● **Your assignment**
Find and return every line of the data that contains the word "wallet".

● **Excerpted data**

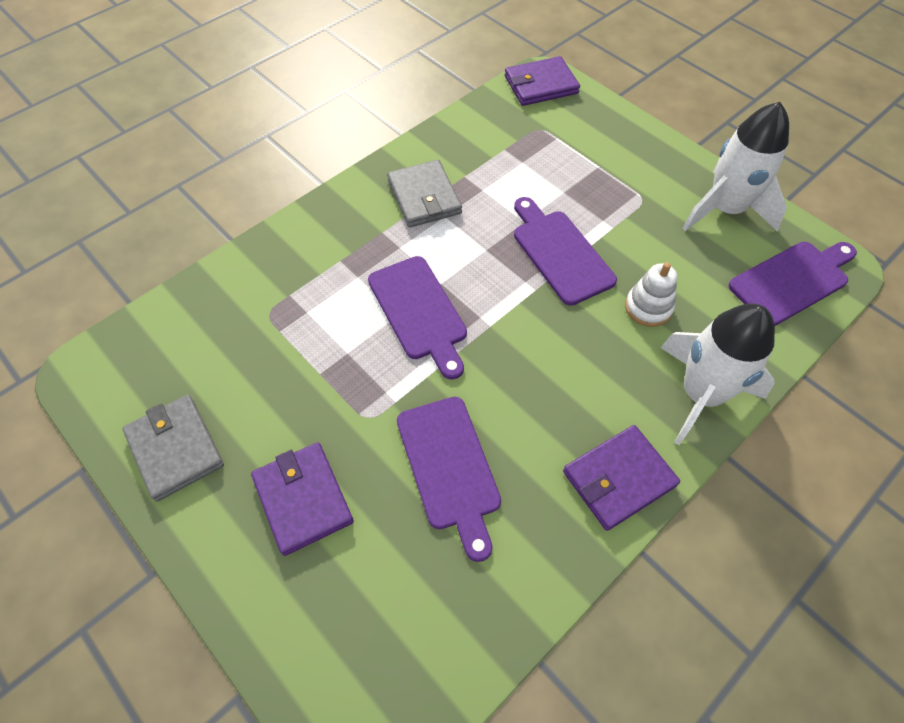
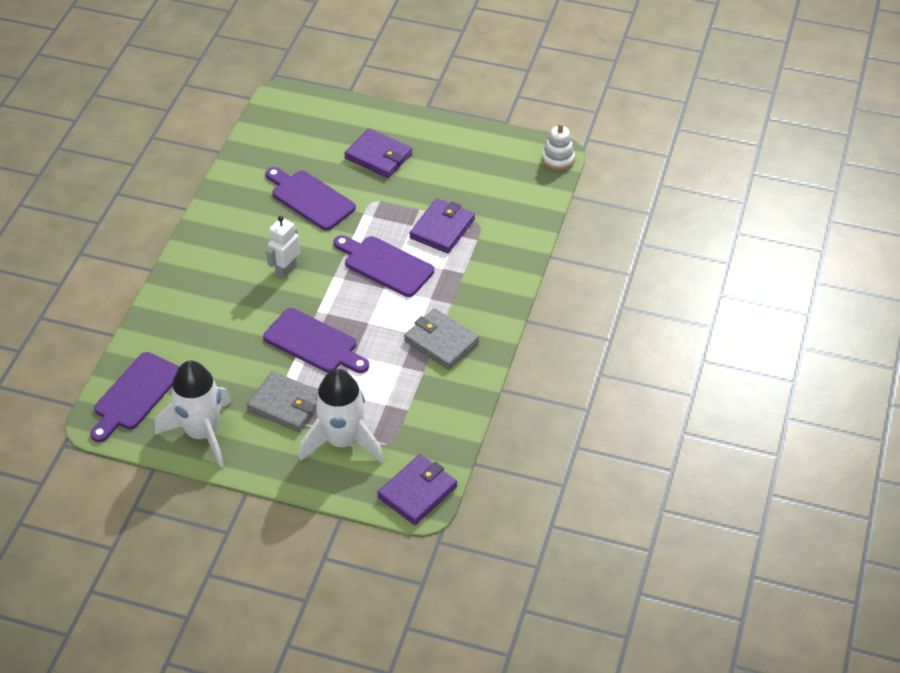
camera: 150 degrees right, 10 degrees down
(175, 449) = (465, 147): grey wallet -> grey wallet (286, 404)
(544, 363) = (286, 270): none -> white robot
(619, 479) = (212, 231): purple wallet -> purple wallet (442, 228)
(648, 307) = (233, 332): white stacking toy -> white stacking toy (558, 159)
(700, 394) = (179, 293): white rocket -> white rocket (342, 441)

==

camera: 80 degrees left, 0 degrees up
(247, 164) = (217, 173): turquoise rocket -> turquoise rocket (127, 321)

● **Your solution**
(175, 449) = (465, 147): grey wallet -> grey wallet (286, 404)
(619, 479) = (212, 231): purple wallet -> purple wallet (442, 228)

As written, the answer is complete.